Dataset items:
* START *

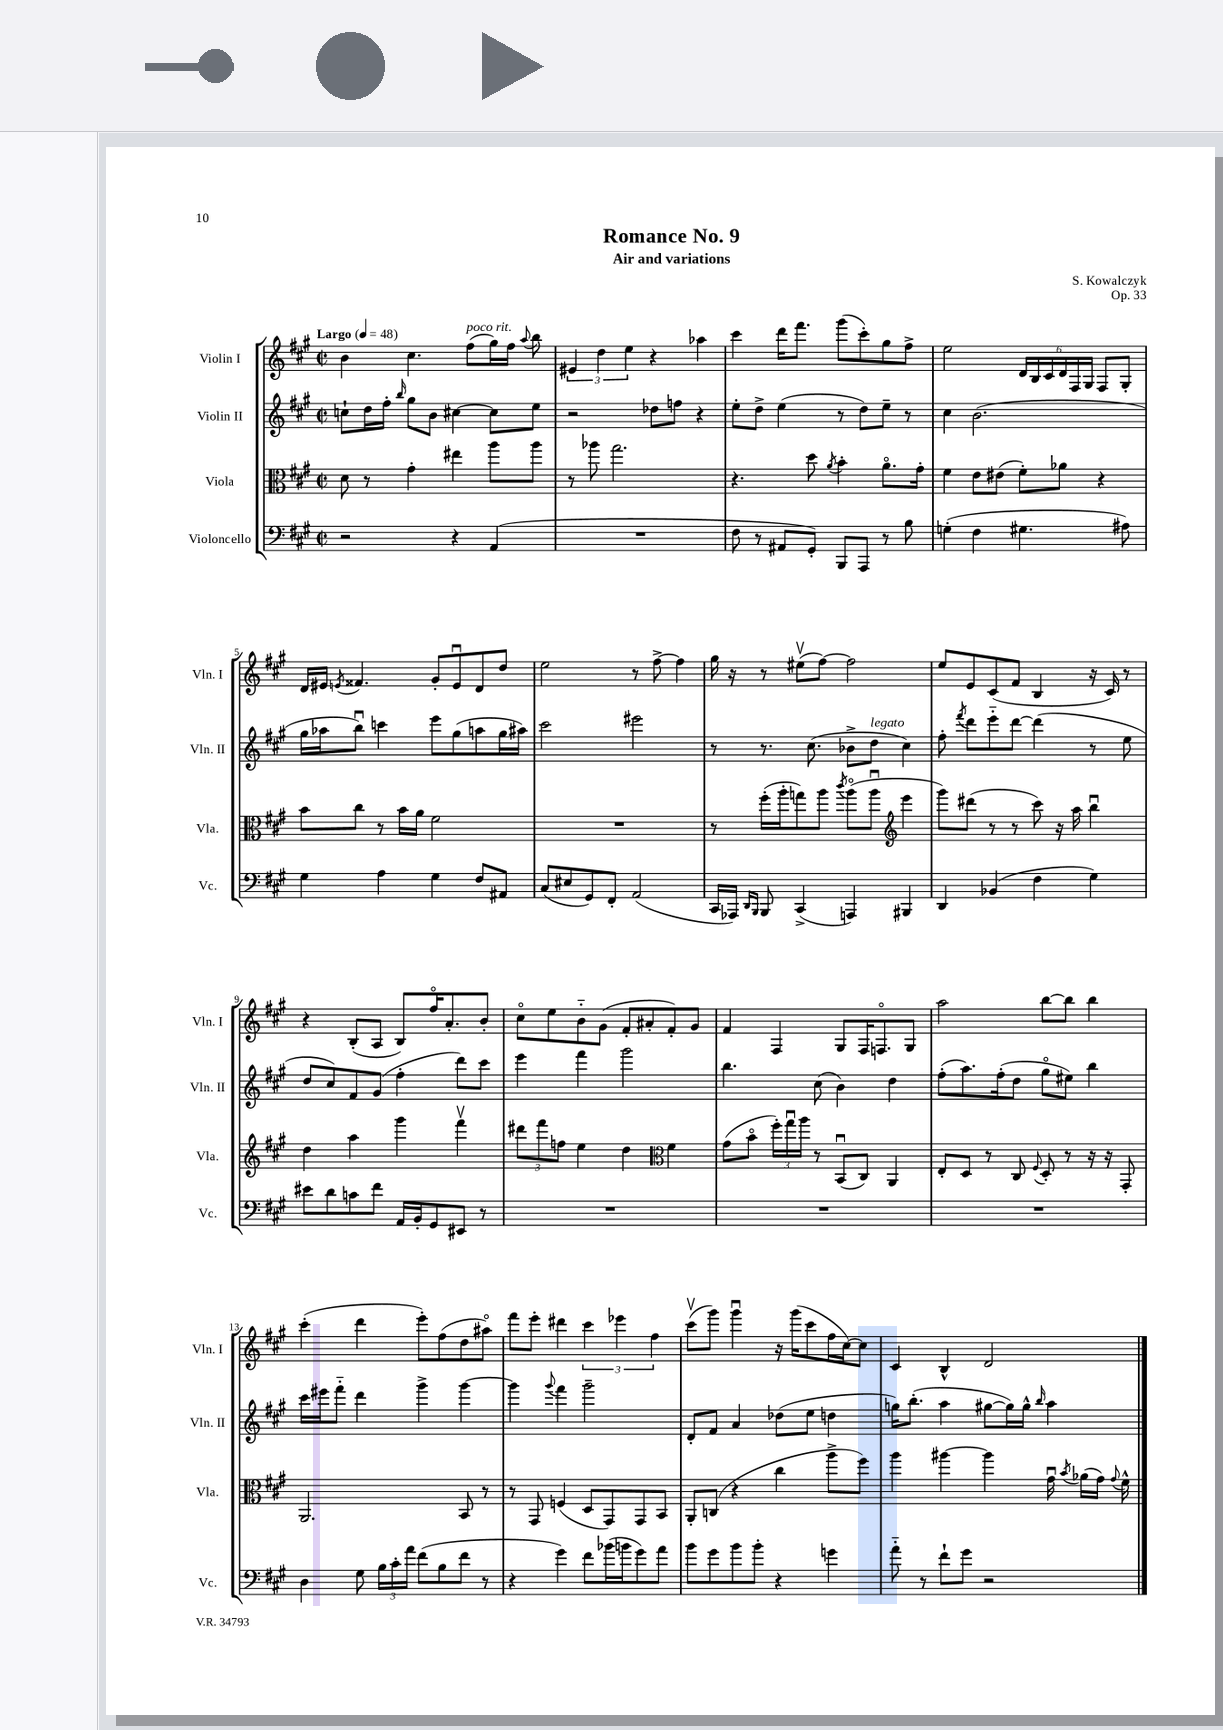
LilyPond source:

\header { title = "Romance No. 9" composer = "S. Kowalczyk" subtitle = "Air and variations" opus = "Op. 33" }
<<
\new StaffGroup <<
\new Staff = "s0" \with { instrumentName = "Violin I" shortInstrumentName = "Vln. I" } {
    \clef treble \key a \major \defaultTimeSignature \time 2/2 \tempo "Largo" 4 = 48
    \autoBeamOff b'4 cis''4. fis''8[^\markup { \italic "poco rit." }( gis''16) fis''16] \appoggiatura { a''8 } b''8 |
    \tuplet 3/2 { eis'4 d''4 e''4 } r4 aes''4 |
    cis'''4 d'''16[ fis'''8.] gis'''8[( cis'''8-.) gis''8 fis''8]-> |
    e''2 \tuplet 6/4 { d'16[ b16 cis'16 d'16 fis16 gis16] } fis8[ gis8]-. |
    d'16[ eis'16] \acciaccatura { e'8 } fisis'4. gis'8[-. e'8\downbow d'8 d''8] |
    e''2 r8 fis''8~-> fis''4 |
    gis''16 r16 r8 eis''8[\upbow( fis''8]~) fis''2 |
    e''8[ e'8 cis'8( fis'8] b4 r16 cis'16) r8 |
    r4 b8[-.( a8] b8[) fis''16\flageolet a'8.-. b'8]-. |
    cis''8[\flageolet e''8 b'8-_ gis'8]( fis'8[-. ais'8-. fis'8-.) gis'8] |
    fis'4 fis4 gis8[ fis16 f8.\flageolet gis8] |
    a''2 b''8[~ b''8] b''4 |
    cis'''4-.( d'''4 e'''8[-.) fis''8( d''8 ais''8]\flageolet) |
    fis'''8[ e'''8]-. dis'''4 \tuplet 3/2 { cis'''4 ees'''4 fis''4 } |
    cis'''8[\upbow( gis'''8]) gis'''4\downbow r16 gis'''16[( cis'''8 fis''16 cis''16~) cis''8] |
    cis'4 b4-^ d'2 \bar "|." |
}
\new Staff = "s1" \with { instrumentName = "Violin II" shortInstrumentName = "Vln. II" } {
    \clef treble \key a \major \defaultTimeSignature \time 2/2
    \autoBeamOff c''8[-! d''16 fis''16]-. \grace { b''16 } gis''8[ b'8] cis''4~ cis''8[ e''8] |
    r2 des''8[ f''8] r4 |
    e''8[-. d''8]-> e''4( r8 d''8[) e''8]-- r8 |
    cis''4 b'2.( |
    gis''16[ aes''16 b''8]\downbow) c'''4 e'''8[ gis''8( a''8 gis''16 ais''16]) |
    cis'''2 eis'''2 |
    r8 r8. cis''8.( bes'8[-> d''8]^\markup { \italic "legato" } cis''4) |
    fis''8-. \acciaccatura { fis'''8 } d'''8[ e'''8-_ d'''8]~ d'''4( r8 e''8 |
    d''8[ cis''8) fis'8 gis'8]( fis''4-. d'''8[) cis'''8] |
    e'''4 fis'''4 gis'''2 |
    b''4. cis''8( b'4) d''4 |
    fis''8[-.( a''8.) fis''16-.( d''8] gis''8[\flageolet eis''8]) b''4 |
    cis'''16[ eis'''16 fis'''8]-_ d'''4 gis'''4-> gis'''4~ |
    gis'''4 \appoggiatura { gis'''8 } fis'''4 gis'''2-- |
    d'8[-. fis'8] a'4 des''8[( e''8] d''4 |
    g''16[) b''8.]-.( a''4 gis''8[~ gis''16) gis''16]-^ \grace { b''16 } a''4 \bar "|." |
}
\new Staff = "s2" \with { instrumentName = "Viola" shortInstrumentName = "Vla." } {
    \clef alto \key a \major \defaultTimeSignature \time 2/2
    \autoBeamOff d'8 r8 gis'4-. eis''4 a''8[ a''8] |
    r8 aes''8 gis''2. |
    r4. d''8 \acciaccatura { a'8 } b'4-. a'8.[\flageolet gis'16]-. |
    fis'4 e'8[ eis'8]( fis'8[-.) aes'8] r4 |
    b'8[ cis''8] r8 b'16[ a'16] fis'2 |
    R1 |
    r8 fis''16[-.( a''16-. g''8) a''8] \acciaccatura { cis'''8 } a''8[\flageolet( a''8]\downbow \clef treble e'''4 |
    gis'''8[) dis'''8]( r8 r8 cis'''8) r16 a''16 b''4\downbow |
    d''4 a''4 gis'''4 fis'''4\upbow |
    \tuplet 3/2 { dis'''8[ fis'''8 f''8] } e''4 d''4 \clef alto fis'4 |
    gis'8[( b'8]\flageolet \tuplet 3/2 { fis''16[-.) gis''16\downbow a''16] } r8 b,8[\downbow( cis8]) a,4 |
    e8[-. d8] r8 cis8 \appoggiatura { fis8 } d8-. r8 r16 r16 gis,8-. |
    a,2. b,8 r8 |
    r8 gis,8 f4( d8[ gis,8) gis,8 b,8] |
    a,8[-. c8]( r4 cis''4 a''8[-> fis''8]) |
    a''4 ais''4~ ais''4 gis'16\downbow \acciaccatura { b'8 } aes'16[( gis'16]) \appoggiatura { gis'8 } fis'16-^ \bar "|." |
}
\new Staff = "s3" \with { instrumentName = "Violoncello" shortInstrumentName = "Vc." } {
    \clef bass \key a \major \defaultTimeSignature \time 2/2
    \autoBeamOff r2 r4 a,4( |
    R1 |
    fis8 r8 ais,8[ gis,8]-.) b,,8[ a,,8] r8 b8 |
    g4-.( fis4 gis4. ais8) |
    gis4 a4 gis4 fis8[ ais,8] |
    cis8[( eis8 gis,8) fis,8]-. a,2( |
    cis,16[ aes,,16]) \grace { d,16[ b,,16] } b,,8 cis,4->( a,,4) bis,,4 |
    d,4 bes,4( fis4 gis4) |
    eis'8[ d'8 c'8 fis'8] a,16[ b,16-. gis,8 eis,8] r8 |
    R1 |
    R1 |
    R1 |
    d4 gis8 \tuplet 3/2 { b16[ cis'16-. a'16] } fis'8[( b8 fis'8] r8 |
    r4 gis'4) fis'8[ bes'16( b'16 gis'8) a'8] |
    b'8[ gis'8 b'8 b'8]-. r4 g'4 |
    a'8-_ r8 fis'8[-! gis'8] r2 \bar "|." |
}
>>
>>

* END *
* START *

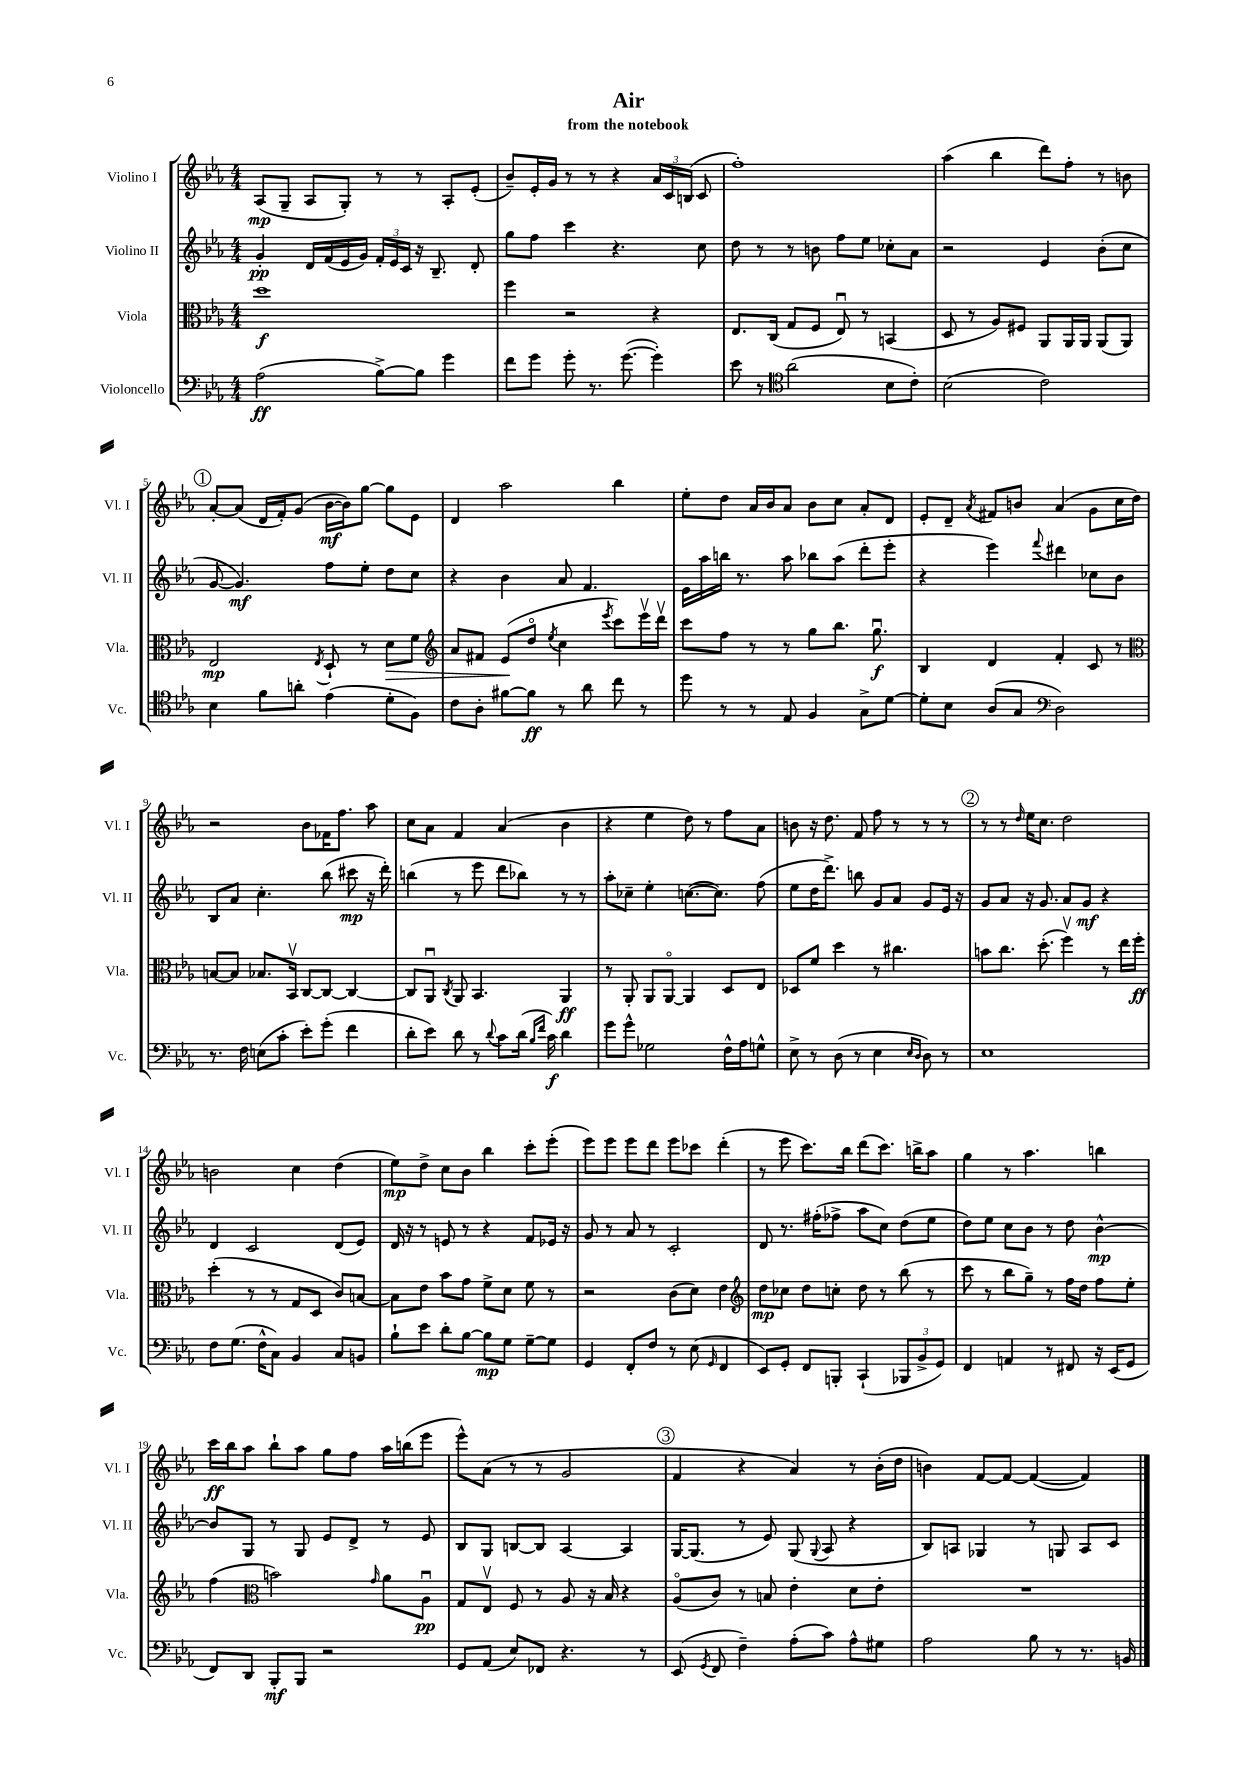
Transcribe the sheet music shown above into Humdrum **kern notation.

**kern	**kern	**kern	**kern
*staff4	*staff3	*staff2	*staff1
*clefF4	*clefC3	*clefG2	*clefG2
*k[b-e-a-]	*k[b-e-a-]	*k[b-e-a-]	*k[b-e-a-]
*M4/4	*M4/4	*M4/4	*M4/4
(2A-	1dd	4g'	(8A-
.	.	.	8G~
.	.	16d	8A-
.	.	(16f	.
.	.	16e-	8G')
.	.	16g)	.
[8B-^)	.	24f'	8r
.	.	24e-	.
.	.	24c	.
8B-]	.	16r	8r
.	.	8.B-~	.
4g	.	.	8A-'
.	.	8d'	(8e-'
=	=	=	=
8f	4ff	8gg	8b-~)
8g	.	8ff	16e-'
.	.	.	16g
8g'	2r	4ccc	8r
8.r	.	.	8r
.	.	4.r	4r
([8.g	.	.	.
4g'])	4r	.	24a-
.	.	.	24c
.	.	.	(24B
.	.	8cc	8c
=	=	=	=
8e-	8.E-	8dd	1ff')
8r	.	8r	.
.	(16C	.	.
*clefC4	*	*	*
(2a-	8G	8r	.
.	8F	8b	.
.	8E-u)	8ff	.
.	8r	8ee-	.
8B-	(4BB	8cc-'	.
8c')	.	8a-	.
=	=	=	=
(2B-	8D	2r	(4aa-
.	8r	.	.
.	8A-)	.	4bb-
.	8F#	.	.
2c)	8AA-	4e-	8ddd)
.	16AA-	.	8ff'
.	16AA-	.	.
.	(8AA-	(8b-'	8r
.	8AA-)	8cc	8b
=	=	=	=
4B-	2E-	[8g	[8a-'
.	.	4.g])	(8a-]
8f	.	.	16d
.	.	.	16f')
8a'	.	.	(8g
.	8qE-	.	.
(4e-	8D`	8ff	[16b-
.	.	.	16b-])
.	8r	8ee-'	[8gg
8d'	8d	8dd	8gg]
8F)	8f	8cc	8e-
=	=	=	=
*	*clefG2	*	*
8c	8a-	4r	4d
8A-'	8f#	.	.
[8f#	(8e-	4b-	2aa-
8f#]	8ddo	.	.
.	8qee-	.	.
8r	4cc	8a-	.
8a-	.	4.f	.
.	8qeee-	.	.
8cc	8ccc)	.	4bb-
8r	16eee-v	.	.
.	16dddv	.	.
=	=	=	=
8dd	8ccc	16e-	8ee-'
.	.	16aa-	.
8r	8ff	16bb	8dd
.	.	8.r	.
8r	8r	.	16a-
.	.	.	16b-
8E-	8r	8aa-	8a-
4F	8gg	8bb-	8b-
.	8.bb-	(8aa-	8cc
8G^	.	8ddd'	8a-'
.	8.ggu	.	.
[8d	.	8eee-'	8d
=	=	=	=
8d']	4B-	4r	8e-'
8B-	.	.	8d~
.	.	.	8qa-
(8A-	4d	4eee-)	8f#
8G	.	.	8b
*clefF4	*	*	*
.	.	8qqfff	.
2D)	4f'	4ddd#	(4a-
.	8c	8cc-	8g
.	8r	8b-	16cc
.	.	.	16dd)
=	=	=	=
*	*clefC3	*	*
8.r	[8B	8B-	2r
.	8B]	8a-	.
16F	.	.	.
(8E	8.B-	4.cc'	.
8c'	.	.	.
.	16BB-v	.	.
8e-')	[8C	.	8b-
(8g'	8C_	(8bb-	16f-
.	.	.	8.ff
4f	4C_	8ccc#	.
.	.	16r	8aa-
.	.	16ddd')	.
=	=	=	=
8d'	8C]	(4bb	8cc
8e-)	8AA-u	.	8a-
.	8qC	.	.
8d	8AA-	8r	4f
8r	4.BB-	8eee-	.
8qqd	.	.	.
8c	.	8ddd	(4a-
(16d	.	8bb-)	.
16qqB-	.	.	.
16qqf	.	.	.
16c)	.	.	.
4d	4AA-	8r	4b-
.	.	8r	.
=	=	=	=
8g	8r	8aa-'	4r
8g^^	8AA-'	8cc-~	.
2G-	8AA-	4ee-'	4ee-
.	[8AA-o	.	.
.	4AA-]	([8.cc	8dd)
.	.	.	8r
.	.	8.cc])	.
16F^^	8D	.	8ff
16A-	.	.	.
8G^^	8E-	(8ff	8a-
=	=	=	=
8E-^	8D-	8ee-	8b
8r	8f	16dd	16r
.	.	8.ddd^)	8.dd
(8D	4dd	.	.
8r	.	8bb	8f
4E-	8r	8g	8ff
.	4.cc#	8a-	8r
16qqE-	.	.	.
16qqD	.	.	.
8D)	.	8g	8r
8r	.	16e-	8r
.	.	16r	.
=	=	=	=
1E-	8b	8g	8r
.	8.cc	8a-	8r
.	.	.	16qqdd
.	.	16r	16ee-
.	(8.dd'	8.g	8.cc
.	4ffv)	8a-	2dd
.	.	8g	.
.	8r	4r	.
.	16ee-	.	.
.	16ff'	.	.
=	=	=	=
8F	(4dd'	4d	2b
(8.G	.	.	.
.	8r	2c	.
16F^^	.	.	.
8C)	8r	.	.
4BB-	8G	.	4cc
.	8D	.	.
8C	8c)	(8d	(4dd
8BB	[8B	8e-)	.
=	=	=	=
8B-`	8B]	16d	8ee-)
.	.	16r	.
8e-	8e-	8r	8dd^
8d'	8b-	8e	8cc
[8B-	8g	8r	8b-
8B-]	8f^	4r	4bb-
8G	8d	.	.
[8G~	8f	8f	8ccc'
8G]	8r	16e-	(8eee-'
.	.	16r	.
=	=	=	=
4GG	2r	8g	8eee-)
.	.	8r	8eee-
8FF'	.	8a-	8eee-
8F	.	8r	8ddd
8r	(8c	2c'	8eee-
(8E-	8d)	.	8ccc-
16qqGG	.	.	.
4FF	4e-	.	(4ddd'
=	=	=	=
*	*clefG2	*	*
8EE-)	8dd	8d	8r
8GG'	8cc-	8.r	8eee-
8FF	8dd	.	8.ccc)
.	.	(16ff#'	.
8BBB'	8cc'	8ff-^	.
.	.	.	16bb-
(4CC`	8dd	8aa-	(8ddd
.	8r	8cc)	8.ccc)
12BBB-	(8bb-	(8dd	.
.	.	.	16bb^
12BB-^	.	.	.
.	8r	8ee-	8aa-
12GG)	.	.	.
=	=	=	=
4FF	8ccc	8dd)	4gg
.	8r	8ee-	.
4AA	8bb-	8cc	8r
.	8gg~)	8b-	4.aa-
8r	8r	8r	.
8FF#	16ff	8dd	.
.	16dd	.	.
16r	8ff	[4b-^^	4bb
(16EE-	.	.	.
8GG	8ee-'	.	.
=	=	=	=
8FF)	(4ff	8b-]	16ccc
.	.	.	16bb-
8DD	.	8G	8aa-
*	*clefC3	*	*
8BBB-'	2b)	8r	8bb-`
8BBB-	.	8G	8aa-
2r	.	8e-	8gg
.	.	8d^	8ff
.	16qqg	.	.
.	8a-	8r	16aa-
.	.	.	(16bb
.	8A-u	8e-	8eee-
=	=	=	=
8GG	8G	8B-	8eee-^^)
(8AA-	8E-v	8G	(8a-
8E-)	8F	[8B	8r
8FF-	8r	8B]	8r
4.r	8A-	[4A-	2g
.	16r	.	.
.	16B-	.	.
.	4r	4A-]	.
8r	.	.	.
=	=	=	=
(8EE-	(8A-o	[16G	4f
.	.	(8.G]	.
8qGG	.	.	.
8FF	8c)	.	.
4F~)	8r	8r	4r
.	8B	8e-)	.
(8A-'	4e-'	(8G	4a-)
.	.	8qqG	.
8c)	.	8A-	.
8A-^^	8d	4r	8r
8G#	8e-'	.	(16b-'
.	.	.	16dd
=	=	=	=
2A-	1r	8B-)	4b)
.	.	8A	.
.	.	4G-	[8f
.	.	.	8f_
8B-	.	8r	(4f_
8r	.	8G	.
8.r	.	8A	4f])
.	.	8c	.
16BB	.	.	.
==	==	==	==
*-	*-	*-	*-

* END *

The exercise
List each line of the listing above that contains the string "tuplet".

Correct output
    \tuplet 3/2 { eis'4 d''4 e''4 } r4 aes''4 |
    e''2 \tuplet 6/4 { d'16[ b16 cis'16 d'16 fis16 gis16] } fis8[ gis8]-. |
    fis'''8[ e'''8]-. dis'''4 \tuplet 3/2 { cis'''4 ees'''4 fis''4 } |
    \tuplet 3/2 { dis'''8[ fis'''8 f''8] } e''4 d''4 \clef alto fis'4 |
    gis'8[( b'8]\flageolet \tuplet 3/2 { fis''16[-.) gis''16\downbow a''16] } r8 b,8[\downbow( cis8]) a,4 |
    d4 gis8 \tuplet 3/2 { b16[ cis'16-. a'16] } fis'8[( b8 fis'8] r8 |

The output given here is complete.